Detected change data:
>>>>>

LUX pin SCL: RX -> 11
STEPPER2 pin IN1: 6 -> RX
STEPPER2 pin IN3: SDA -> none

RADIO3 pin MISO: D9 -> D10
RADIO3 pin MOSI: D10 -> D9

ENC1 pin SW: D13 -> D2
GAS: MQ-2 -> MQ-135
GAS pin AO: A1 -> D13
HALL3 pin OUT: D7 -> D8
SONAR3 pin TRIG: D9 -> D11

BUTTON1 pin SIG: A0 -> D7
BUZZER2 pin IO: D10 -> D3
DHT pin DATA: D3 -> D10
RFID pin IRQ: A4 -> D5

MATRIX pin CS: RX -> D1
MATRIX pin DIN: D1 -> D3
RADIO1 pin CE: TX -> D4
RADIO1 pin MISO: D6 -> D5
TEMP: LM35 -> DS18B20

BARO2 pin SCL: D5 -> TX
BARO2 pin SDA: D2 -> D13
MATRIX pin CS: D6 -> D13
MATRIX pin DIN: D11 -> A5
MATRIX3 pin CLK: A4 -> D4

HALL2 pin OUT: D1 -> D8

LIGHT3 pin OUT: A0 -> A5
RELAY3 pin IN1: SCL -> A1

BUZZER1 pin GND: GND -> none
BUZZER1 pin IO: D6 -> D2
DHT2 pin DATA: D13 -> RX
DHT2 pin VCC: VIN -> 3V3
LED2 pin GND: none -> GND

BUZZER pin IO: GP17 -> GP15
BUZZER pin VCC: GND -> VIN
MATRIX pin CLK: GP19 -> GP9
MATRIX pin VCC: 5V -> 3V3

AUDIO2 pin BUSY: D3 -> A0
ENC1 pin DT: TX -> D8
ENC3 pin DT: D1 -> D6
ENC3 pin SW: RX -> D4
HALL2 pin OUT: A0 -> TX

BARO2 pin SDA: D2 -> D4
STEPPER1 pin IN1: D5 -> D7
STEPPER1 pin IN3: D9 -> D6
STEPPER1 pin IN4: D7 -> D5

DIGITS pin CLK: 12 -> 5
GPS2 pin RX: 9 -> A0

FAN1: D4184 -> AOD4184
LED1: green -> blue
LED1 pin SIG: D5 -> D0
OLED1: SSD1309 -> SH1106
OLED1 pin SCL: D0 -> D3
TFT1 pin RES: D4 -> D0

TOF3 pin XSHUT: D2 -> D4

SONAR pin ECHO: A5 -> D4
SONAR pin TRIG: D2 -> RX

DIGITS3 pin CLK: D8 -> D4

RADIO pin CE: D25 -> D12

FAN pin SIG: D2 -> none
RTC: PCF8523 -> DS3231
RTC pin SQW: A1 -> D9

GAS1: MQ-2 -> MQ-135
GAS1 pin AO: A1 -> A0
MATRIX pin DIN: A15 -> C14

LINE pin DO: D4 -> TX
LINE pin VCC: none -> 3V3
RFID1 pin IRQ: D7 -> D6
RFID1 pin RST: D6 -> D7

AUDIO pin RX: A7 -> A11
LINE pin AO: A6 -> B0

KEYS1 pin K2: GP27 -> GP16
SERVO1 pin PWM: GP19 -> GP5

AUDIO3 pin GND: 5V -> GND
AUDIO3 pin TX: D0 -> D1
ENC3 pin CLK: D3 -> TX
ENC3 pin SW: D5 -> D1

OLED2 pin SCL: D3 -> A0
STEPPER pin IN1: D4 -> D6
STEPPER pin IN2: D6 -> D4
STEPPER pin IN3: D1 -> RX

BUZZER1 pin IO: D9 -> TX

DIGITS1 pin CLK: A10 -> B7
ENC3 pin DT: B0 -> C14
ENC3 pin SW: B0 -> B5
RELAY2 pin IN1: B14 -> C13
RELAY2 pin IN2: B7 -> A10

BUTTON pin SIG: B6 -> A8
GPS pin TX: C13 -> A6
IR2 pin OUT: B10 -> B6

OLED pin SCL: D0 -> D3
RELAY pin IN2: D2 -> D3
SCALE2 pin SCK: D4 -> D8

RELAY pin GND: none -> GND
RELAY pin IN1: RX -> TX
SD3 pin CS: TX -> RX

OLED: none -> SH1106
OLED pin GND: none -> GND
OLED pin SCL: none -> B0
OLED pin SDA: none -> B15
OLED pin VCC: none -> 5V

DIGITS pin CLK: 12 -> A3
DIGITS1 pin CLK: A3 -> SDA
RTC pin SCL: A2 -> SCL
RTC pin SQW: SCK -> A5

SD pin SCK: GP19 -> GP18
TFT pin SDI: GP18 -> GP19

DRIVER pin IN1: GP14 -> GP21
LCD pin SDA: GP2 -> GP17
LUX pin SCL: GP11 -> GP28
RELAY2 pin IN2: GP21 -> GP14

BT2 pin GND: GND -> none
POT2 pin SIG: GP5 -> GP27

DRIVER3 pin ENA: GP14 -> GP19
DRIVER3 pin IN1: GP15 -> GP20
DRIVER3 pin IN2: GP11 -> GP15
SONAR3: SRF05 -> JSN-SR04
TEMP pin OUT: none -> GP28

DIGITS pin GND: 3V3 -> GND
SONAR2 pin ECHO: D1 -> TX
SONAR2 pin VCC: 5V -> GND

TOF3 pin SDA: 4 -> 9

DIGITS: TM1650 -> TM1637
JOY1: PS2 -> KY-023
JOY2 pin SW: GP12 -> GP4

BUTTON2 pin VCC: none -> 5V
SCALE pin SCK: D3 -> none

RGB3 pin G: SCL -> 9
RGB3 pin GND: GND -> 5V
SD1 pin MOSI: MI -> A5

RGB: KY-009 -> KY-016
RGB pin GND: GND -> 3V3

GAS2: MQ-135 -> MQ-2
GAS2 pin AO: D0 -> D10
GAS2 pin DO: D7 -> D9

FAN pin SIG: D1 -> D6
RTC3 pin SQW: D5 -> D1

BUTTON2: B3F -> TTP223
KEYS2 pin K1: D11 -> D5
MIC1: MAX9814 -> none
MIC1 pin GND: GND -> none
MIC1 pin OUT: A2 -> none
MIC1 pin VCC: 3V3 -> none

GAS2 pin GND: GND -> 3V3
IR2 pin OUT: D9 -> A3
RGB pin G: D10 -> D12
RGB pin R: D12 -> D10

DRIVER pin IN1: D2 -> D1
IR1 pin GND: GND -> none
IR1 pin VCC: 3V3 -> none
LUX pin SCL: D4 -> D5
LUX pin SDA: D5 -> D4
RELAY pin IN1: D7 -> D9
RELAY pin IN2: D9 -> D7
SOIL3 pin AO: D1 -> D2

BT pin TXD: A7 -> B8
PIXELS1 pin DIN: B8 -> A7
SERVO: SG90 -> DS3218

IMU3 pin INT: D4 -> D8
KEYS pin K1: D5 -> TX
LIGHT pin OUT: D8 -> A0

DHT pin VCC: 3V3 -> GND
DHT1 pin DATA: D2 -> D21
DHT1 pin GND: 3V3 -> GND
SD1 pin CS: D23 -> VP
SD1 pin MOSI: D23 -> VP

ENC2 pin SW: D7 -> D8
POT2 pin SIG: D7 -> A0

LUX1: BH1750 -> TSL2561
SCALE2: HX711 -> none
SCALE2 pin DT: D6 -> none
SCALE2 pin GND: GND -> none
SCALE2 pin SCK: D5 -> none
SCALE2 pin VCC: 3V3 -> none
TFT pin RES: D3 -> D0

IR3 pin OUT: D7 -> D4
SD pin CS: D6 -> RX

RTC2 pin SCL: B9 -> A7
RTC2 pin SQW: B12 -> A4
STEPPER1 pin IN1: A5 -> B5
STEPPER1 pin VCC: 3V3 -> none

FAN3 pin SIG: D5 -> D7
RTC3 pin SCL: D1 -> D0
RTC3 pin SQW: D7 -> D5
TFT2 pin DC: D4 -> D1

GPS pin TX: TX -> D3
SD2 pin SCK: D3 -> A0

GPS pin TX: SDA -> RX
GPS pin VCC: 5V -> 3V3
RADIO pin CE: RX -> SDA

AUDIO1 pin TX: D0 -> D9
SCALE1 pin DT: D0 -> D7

<<<<<

WHAT IS REQUIRED: All that belongs in the answer is an exact copy of the lines from the start of the records above through the line with "OLED pin SCL: D0 -> D3".

FINISHED EXERCISE:
LUX pin SCL: RX -> 11
STEPPER2 pin IN1: 6 -> RX
STEPPER2 pin IN3: SDA -> none

RADIO3 pin MISO: D9 -> D10
RADIO3 pin MOSI: D10 -> D9

ENC1 pin SW: D13 -> D2
GAS: MQ-2 -> MQ-135
GAS pin AO: A1 -> D13
HALL3 pin OUT: D7 -> D8
SONAR3 pin TRIG: D9 -> D11

BUTTON1 pin SIG: A0 -> D7
BUZZER2 pin IO: D10 -> D3
DHT pin DATA: D3 -> D10
RFID pin IRQ: A4 -> D5

MATRIX pin CS: RX -> D1
MATRIX pin DIN: D1 -> D3
RADIO1 pin CE: TX -> D4
RADIO1 pin MISO: D6 -> D5
TEMP: LM35 -> DS18B20

BARO2 pin SCL: D5 -> TX
BARO2 pin SDA: D2 -> D13
MATRIX pin CS: D6 -> D13
MATRIX pin DIN: D11 -> A5
MATRIX3 pin CLK: A4 -> D4

HALL2 pin OUT: D1 -> D8

LIGHT3 pin OUT: A0 -> A5
RELAY3 pin IN1: SCL -> A1

BUZZER1 pin GND: GND -> none
BUZZER1 pin IO: D6 -> D2
DHT2 pin DATA: D13 -> RX
DHT2 pin VCC: VIN -> 3V3
LED2 pin GND: none -> GND

BUZZER pin IO: GP17 -> GP15
BUZZER pin VCC: GND -> VIN
MATRIX pin CLK: GP19 -> GP9
MATRIX pin VCC: 5V -> 3V3

AUDIO2 pin BUSY: D3 -> A0
ENC1 pin DT: TX -> D8
ENC3 pin DT: D1 -> D6
ENC3 pin SW: RX -> D4
HALL2 pin OUT: A0 -> TX

BARO2 pin SDA: D2 -> D4
STEPPER1 pin IN1: D5 -> D7
STEPPER1 pin IN3: D9 -> D6
STEPPER1 pin IN4: D7 -> D5

DIGITS pin CLK: 12 -> 5
GPS2 pin RX: 9 -> A0

FAN1: D4184 -> AOD4184
LED1: green -> blue
LED1 pin SIG: D5 -> D0
OLED1: SSD1309 -> SH1106
OLED1 pin SCL: D0 -> D3
TFT1 pin RES: D4 -> D0

TOF3 pin XSHUT: D2 -> D4

SONAR pin ECHO: A5 -> D4
SONAR pin TRIG: D2 -> RX

DIGITS3 pin CLK: D8 -> D4

RADIO pin CE: D25 -> D12

FAN pin SIG: D2 -> none
RTC: PCF8523 -> DS3231
RTC pin SQW: A1 -> D9

GAS1: MQ-2 -> MQ-135
GAS1 pin AO: A1 -> A0
MATRIX pin DIN: A15 -> C14

LINE pin DO: D4 -> TX
LINE pin VCC: none -> 3V3
RFID1 pin IRQ: D7 -> D6
RFID1 pin RST: D6 -> D7

AUDIO pin RX: A7 -> A11
LINE pin AO: A6 -> B0

KEYS1 pin K2: GP27 -> GP16
SERVO1 pin PWM: GP19 -> GP5

AUDIO3 pin GND: 5V -> GND
AUDIO3 pin TX: D0 -> D1
ENC3 pin CLK: D3 -> TX
ENC3 pin SW: D5 -> D1

OLED2 pin SCL: D3 -> A0
STEPPER pin IN1: D4 -> D6
STEPPER pin IN2: D6 -> D4
STEPPER pin IN3: D1 -> RX

BUZZER1 pin IO: D9 -> TX

DIGITS1 pin CLK: A10 -> B7
ENC3 pin DT: B0 -> C14
ENC3 pin SW: B0 -> B5
RELAY2 pin IN1: B14 -> C13
RELAY2 pin IN2: B7 -> A10

BUTTON pin SIG: B6 -> A8
GPS pin TX: C13 -> A6
IR2 pin OUT: B10 -> B6

OLED pin SCL: D0 -> D3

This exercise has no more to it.